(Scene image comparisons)

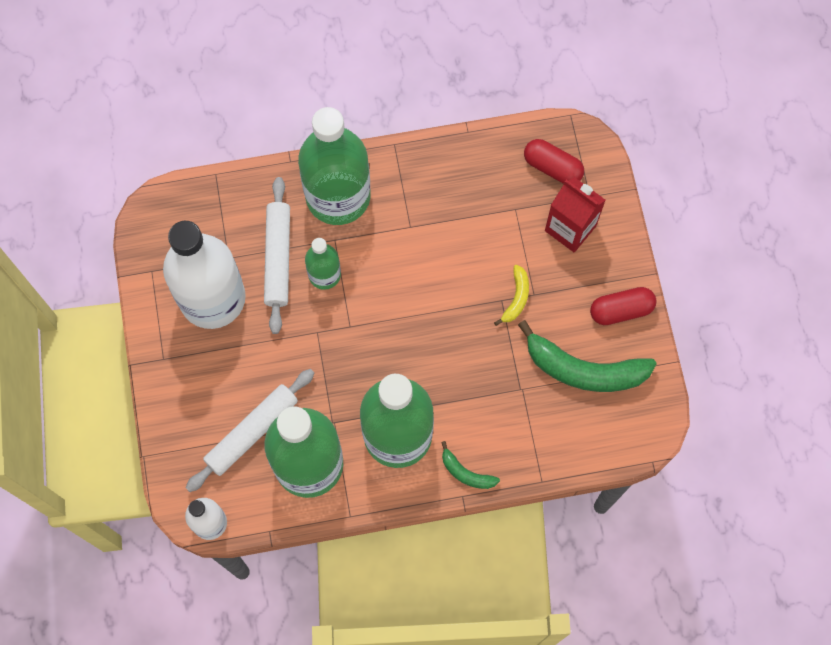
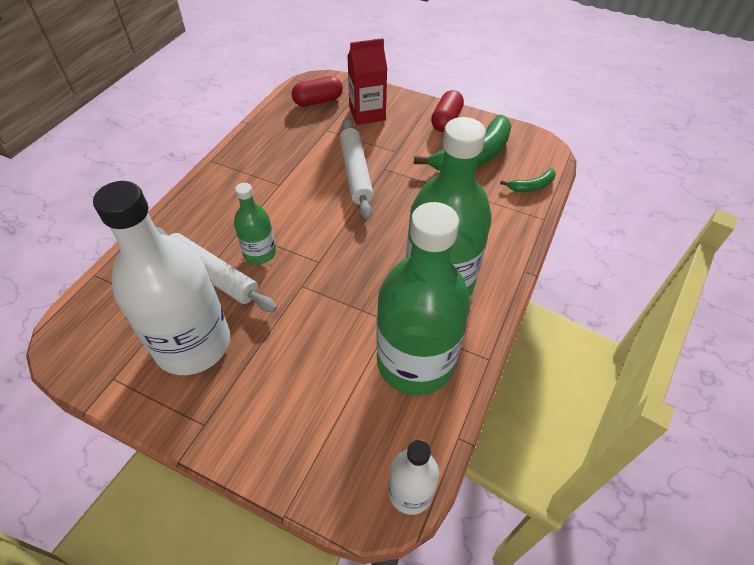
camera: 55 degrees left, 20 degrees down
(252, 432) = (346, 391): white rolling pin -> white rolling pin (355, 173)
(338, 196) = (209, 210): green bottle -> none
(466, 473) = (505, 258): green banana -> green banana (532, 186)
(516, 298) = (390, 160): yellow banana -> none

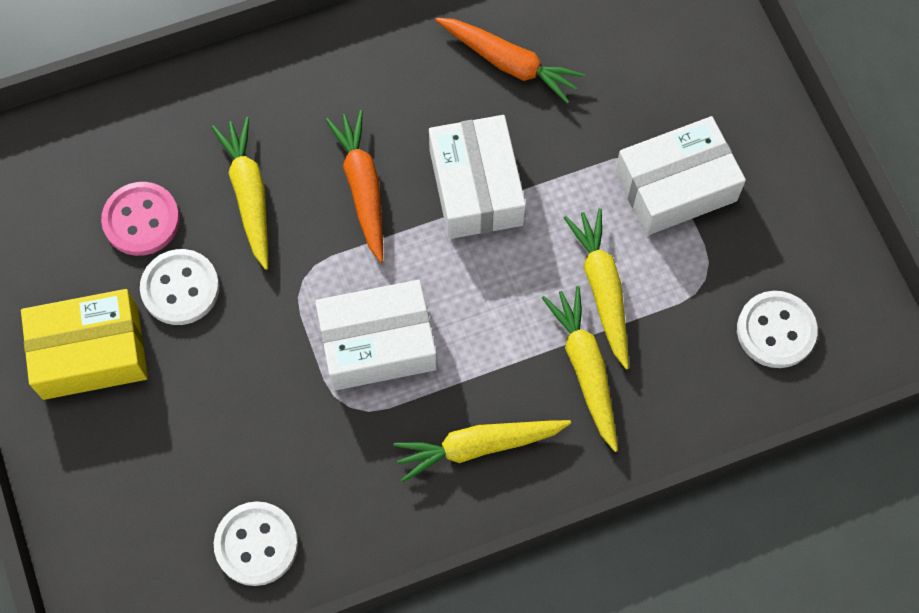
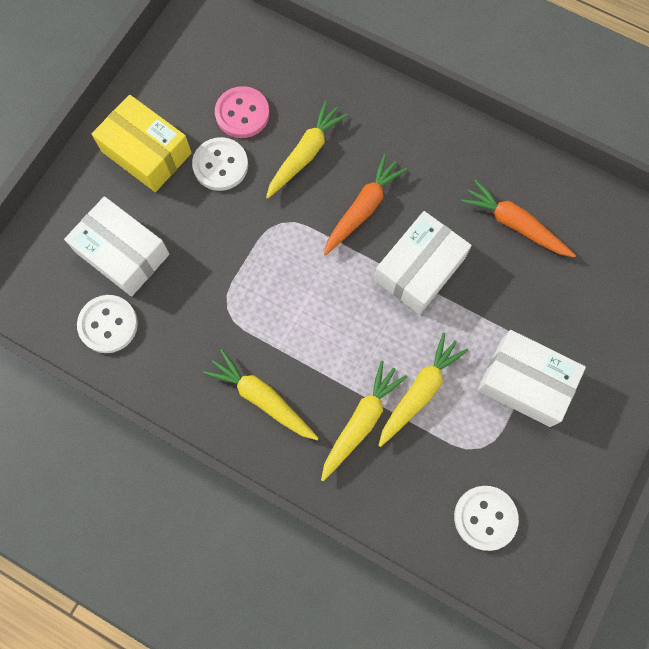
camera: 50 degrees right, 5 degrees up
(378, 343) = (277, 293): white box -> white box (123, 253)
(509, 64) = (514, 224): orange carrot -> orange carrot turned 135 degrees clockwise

Task statement = Restate each entry word for word; omit the pictures.

Response below =
camera: 55 degrees left, 20 degrees down
(252, 432) = (346, 391): white rolling pin -> white rolling pin (355, 173)
(338, 196) = (209, 210): green bottle -> none
(466, 473) = (505, 258): green banana -> green banana (532, 186)
(516, 298) = (390, 160): yellow banana -> none

camera: 50 degrees right, 5 degrees up
(378, 343) = (277, 293): white box -> white box (123, 253)
(509, 64) = (514, 224): orange carrot -> orange carrot turned 135 degrees clockwise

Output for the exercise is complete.